**What needs to be done:** Find each line in the items below that contains the string "kern", matching case exactly, and copy those lines.

**Record excerpts:**
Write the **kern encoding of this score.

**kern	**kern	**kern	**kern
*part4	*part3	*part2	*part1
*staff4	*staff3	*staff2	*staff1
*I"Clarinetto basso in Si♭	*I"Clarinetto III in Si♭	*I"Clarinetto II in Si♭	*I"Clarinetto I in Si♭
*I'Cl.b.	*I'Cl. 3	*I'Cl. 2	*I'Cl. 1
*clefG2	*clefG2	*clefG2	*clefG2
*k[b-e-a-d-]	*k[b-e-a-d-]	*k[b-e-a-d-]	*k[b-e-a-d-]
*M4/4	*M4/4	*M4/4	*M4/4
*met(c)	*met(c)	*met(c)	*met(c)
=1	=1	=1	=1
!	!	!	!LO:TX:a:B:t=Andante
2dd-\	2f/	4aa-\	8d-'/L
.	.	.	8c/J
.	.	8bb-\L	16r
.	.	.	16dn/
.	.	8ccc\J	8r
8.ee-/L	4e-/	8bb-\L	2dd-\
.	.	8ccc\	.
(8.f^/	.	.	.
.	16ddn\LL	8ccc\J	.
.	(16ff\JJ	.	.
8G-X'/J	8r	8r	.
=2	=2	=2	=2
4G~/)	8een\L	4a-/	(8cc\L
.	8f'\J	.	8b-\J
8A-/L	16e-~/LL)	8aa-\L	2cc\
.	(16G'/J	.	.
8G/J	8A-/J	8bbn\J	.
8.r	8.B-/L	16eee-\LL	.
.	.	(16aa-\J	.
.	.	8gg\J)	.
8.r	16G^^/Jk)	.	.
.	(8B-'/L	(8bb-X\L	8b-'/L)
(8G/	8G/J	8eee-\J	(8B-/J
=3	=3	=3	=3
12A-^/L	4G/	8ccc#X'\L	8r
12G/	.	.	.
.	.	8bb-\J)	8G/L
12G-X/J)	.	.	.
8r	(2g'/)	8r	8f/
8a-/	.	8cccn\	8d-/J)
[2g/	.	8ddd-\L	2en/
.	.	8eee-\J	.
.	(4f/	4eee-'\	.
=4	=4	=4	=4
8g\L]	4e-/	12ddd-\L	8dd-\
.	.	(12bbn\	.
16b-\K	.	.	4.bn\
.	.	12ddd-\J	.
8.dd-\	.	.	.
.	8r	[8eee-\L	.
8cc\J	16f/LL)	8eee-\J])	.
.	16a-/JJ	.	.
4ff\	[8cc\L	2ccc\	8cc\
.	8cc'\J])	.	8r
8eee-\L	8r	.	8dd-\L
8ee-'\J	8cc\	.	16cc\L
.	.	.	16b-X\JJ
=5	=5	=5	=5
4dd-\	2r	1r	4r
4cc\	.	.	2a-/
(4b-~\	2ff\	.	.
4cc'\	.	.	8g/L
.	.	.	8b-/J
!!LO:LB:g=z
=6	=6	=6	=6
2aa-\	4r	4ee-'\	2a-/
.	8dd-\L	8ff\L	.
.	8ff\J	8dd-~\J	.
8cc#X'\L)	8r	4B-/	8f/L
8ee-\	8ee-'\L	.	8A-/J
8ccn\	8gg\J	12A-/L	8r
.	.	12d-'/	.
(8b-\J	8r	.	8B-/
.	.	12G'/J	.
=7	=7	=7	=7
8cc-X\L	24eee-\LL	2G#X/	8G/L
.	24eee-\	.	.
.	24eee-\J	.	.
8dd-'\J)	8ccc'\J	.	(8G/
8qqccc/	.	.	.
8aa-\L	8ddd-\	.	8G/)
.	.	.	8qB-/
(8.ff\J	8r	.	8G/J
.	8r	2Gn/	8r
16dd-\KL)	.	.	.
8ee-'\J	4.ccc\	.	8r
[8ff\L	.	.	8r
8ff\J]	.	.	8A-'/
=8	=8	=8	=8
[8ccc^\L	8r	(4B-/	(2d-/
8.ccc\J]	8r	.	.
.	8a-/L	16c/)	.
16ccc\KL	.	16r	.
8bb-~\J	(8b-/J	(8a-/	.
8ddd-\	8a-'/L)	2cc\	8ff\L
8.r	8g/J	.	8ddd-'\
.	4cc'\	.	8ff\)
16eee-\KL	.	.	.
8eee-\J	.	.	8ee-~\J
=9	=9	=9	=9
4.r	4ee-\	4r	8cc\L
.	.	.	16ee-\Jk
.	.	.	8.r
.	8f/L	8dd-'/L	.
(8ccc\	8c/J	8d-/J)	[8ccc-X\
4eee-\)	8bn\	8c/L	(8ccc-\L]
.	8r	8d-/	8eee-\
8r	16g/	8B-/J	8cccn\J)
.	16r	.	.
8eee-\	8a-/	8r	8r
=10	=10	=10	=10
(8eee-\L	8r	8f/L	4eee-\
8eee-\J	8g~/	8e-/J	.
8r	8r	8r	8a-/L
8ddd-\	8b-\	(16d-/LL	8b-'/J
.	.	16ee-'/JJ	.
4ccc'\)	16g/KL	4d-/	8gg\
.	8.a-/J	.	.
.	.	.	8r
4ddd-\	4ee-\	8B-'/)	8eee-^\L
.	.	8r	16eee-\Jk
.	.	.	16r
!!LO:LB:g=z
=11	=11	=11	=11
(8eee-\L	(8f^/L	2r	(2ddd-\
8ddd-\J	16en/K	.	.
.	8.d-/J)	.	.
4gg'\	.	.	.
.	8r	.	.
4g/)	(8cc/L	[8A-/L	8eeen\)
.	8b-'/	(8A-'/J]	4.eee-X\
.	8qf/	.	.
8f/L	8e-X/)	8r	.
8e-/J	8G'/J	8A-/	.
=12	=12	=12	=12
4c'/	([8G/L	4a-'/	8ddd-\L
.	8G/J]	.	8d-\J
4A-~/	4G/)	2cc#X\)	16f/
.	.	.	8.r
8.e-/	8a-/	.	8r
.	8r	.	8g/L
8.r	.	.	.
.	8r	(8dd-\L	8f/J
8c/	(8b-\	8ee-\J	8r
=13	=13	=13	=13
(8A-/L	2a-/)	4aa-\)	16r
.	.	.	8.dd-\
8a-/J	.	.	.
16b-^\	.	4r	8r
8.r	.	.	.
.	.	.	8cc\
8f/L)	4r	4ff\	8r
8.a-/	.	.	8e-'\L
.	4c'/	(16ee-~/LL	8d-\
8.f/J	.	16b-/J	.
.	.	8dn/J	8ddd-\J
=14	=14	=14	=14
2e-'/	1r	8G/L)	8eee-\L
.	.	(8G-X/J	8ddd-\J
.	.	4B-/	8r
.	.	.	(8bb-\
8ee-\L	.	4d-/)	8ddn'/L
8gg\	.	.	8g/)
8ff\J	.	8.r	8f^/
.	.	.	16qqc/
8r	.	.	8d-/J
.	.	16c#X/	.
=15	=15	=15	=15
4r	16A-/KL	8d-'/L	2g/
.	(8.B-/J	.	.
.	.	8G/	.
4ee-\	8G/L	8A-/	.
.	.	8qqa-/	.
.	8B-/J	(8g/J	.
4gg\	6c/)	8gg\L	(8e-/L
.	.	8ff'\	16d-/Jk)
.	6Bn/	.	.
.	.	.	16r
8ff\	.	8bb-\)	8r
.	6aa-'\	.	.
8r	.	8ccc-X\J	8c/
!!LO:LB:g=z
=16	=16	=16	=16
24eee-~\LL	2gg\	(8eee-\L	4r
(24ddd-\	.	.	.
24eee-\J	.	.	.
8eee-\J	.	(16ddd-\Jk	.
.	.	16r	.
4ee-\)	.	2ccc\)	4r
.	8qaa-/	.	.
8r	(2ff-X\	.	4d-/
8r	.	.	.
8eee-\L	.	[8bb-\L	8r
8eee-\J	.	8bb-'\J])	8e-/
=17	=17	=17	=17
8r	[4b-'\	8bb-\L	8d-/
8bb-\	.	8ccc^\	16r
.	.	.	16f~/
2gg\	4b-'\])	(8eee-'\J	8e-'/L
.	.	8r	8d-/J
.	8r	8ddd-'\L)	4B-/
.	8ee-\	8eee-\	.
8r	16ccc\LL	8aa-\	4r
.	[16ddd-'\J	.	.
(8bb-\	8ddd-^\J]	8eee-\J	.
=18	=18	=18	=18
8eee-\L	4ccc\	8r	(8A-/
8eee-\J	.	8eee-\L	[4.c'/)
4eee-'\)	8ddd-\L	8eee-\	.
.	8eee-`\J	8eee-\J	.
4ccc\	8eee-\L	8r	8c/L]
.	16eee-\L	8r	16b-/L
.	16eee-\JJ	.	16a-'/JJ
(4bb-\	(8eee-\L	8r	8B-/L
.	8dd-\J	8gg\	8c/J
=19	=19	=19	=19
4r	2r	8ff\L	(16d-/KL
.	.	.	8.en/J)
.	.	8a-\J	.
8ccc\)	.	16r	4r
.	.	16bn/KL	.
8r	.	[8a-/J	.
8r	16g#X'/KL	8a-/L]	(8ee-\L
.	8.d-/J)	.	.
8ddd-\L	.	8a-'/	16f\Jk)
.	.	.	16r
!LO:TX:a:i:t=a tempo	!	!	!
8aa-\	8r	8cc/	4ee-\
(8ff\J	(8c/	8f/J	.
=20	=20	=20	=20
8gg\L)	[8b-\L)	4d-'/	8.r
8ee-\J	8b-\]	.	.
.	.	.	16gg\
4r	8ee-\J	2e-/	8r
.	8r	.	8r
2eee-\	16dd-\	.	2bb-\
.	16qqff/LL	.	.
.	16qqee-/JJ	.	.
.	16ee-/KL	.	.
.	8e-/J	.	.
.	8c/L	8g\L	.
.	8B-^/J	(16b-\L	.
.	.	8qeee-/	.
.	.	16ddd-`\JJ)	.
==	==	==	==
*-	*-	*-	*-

**Finished exercise:**
Write the **kern encoding of this score.
**kern	**kern	**kern	**kern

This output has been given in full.